#### Working data
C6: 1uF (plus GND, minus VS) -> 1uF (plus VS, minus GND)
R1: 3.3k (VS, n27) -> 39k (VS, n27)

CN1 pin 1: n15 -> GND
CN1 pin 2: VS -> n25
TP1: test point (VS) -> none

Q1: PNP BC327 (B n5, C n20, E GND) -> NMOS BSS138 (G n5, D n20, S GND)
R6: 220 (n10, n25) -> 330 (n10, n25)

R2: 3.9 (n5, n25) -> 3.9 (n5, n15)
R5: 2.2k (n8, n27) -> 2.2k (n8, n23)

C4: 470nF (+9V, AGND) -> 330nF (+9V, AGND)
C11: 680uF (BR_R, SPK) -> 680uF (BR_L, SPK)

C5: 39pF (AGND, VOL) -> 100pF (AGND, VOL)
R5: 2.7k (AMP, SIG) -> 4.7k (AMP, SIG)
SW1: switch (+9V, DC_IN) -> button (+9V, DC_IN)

#### Task statement
Output exactly what runs from the line with "R5: 2.2k (n8, n27) -> 2.2k (n8, n23)" to the final line above, both lines included, and nothing else.

#### Answer below
R5: 2.2k (n8, n27) -> 2.2k (n8, n23)

C4: 470nF (+9V, AGND) -> 330nF (+9V, AGND)
C11: 680uF (BR_R, SPK) -> 680uF (BR_L, SPK)

C5: 39pF (AGND, VOL) -> 100pF (AGND, VOL)
R5: 2.7k (AMP, SIG) -> 4.7k (AMP, SIG)
SW1: switch (+9V, DC_IN) -> button (+9V, DC_IN)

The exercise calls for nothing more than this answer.